About this task: Return all the entries exactly, keeping pictures out.

### Task data ###

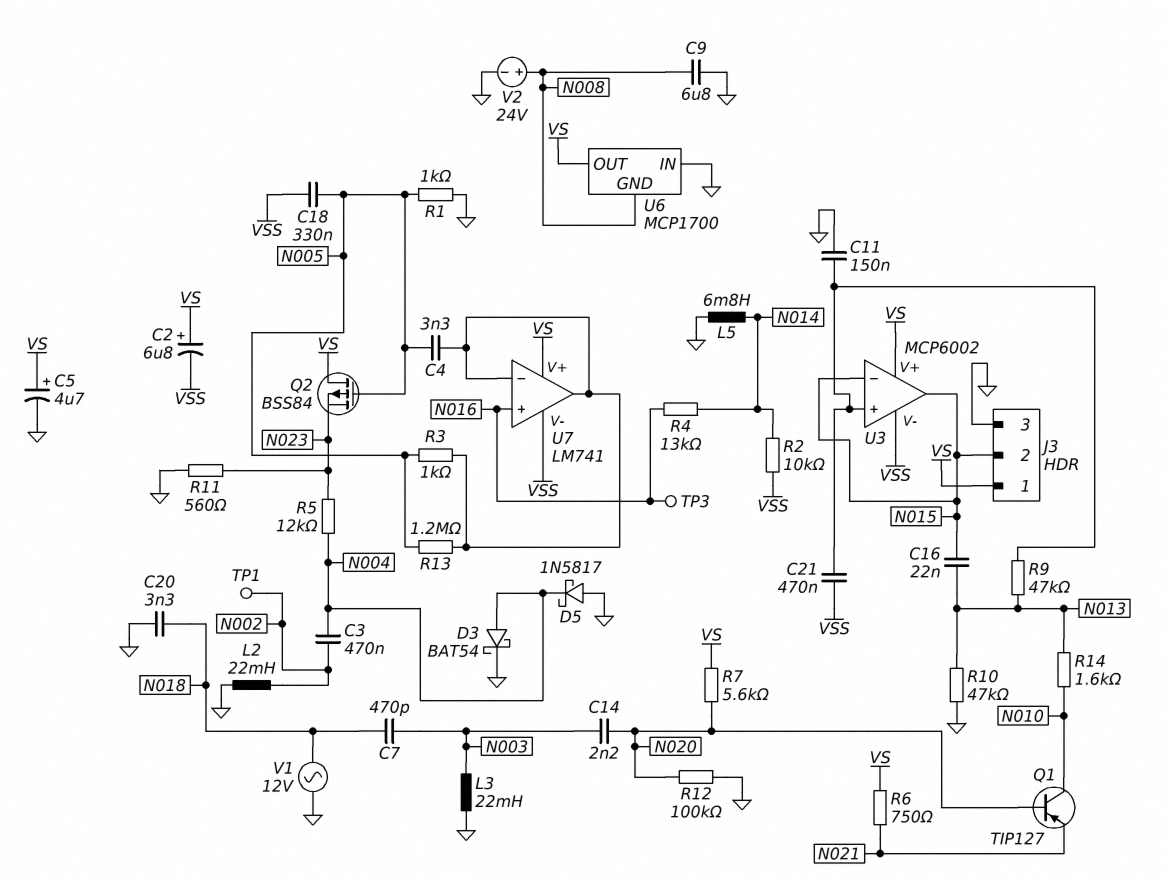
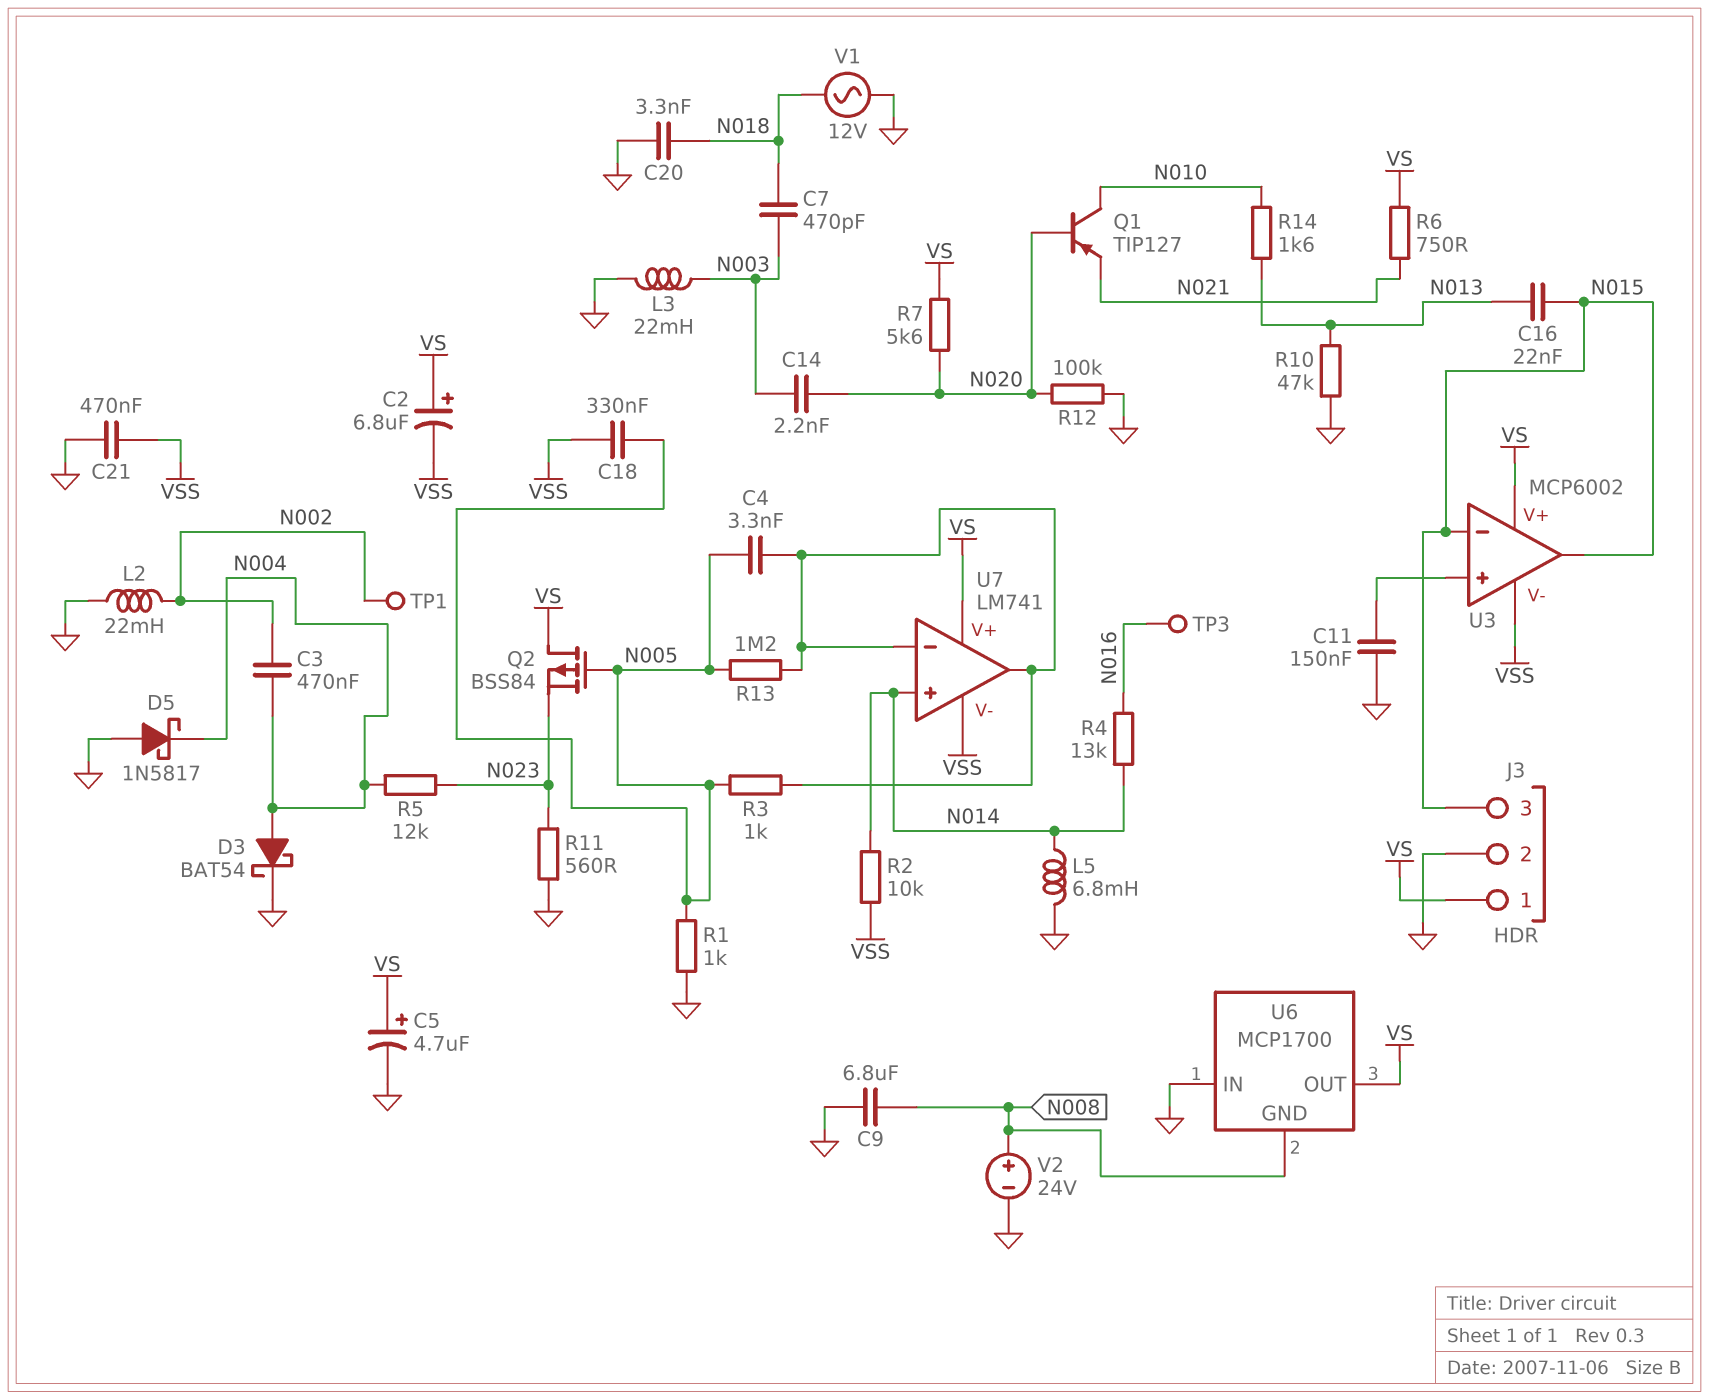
C21: 470nF (U3/in+, VSS) -> 470nF (GND, VSS)
J3 pin 2: N015 -> GND
J3 pin 3: GND -> N015
R9: 47k (N013, U3/in+) -> none
U7 pin in+: N016 -> N014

###

Written solution:
C21: 470nF (U3/in+, VSS) -> 470nF (GND, VSS)
J3 pin 2: N015 -> GND
J3 pin 3: GND -> N015
R9: 47k (N013, U3/in+) -> none
U7 pin in+: N016 -> N014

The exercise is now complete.